═══ DATASET ═══

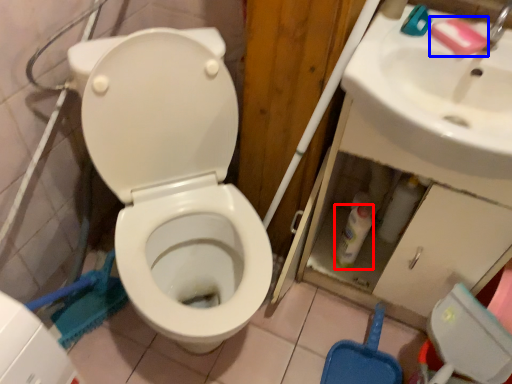
Question: Which object appears closest to the camera in this image, bottle (highlighted by a red box) or soap (highlighted by a blue box)?

Choices:
 (A) bottle
 (B) soap

Answer: (B)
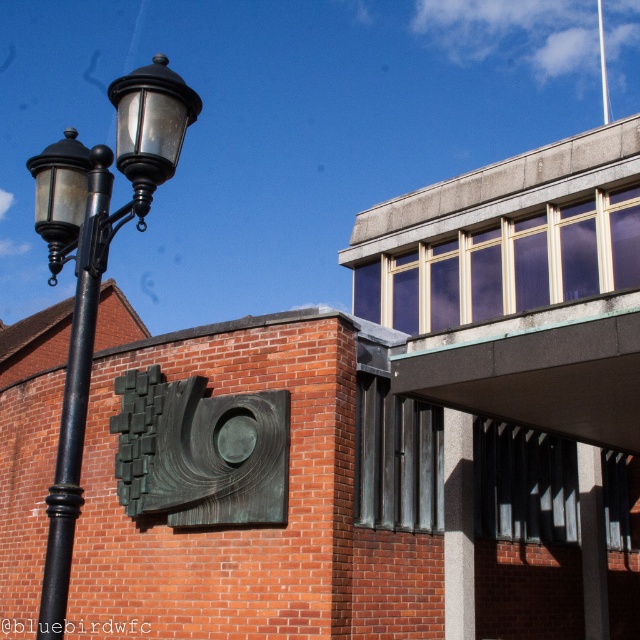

═══

* [WRITTEN EXERCISE]:
Write out the items above word for word, leaving out the pictures.

* [RESULT OF THE TASK]:
Question: Which object appears closest to the camera in this image, bottle (highlighted by a red box) or soap (highlighted by a blue box)?

Choices:
 (A) bottle
 (B) soap

Answer: (B)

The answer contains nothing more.